WORK TO BE COMPLETED: Every entry below has to appear again in your reply, word for word, but no picture may.

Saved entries
= Beginning of Section =

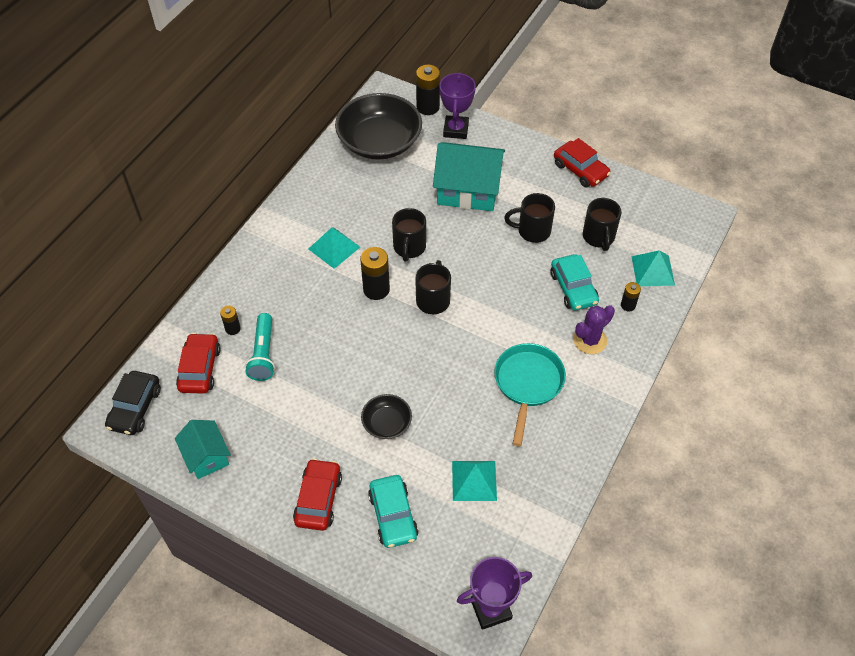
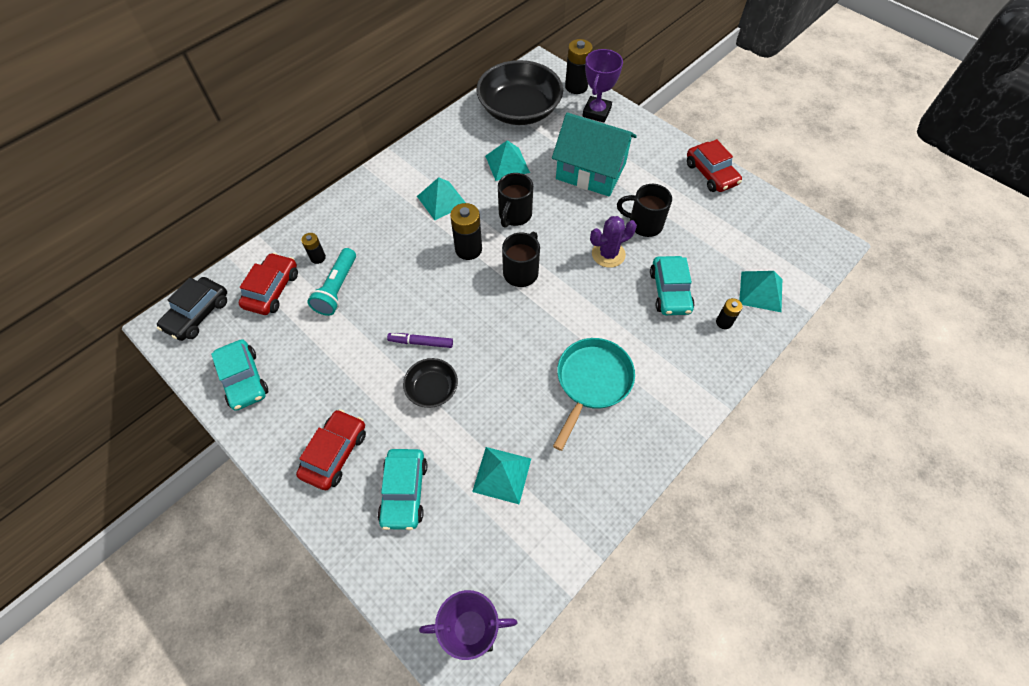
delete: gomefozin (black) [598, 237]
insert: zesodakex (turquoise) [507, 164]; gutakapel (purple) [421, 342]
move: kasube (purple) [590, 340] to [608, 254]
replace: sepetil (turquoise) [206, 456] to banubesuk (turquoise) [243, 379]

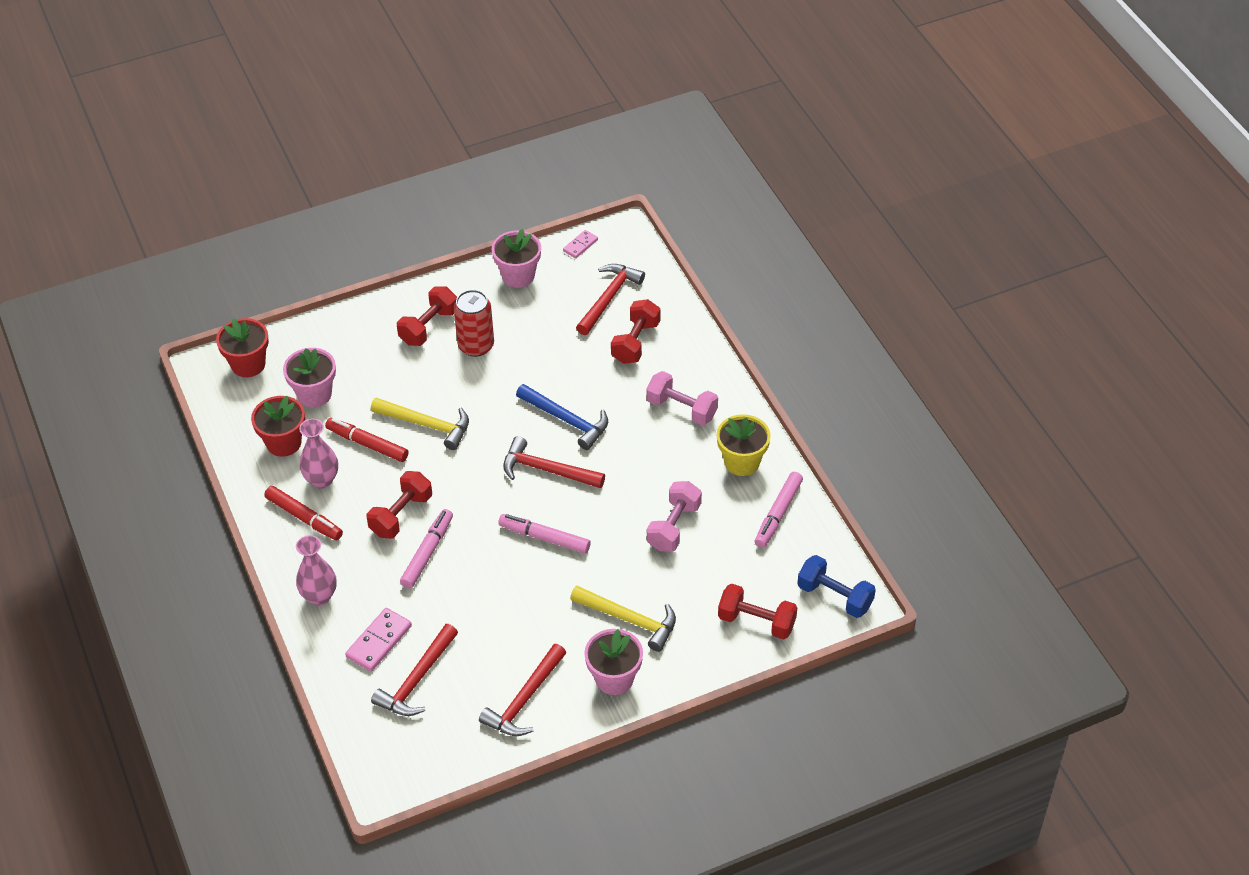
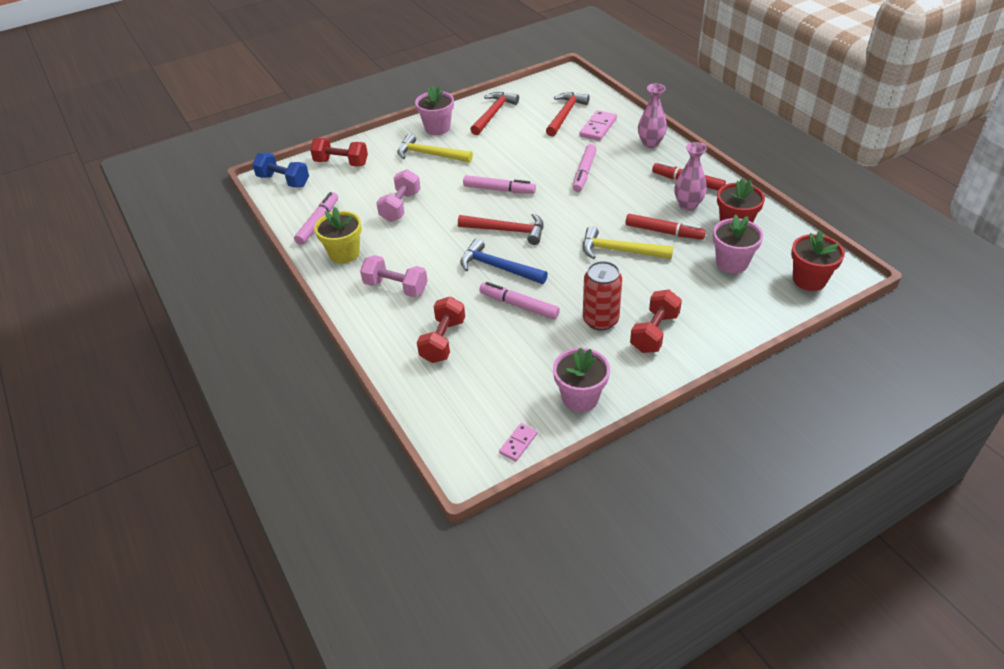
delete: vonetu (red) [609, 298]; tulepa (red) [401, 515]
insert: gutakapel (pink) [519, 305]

= End of Section =

RESPONSE BELOW:
delete: gomefozin (black) [598, 237]
insert: zesodakex (turquoise) [507, 164]; gutakapel (purple) [421, 342]
move: kasube (purple) [590, 340] to [608, 254]
replace: sepetil (turquoise) [206, 456] to banubesuk (turquoise) [243, 379]

delete: vonetu (red) [609, 298]; tulepa (red) [401, 515]
insert: gutakapel (pink) [519, 305]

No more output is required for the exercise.